[Colored object listings]
-------------------------
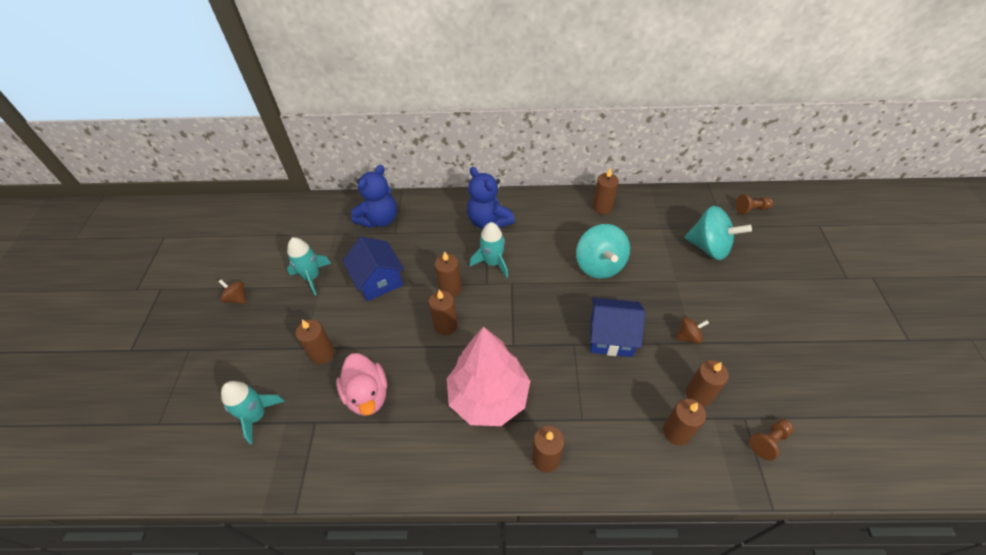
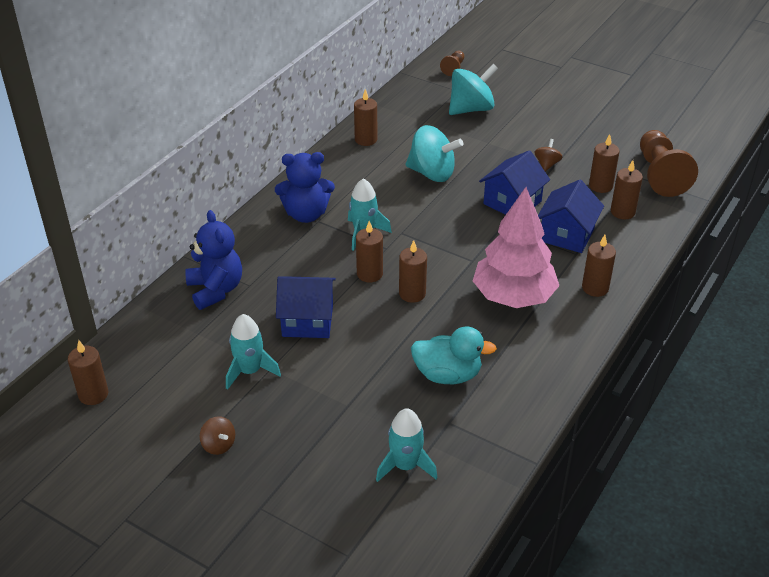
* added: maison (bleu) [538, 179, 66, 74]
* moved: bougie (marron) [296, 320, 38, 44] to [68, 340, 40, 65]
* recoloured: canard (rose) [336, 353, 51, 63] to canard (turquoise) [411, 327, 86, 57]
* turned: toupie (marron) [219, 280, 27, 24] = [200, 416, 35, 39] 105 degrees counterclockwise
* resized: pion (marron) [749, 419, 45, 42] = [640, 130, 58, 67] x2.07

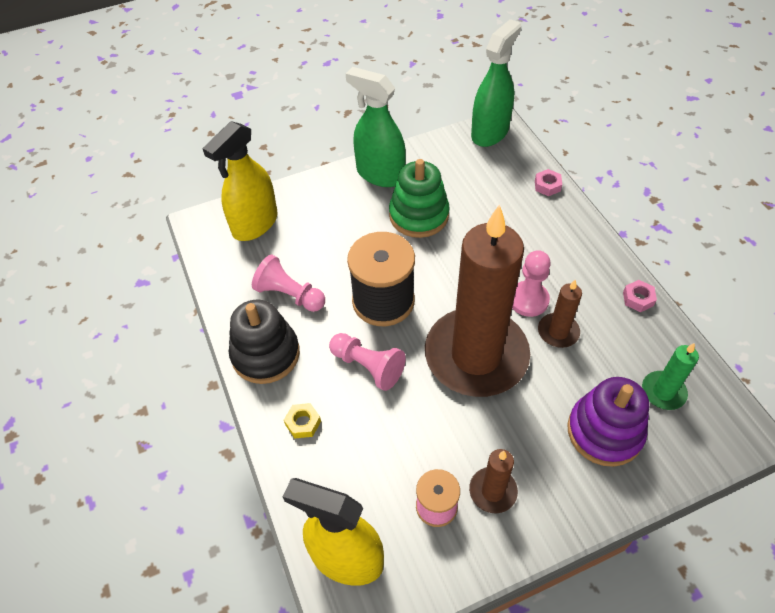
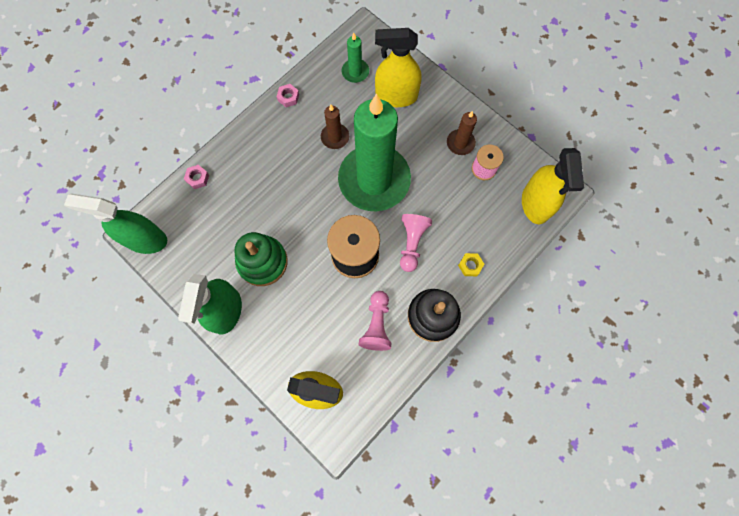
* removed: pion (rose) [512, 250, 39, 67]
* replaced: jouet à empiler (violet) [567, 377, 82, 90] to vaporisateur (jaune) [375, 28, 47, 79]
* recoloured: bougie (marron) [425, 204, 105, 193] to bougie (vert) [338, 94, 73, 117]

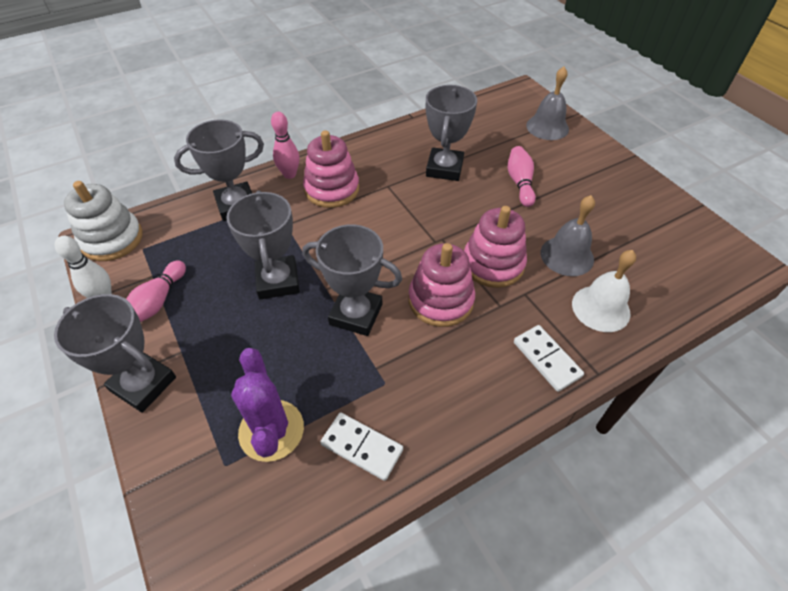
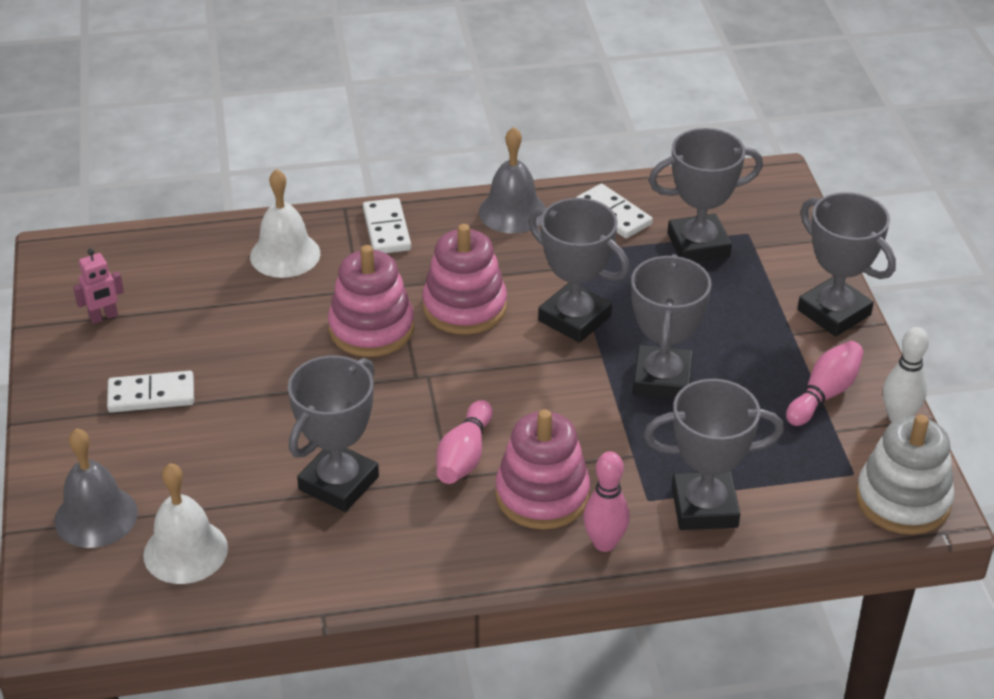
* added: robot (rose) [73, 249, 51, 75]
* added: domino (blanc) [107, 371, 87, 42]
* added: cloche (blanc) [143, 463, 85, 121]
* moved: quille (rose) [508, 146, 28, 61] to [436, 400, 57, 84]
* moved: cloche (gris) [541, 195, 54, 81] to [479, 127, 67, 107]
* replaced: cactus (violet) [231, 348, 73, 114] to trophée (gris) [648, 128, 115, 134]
-------------------------
▶ [Task]: From the data above, return exactly the lines from the one with "327, 86, 57]" up to and including the one with "28, 47, 79]". Pictures do not go in the copy.

▶ [Your response]:
* recoloured: canard (rose) [336, 353, 51, 63] to canard (turquoise) [411, 327, 86, 57]
* turned: toupie (marron) [219, 280, 27, 24] = [200, 416, 35, 39] 105 degrees counterclockwise
* resized: pion (marron) [749, 419, 45, 42] = [640, 130, 58, 67] x2.07

* removed: pion (rose) [512, 250, 39, 67]
* replaced: jouet à empiler (violet) [567, 377, 82, 90] to vaporisateur (jaune) [375, 28, 47, 79]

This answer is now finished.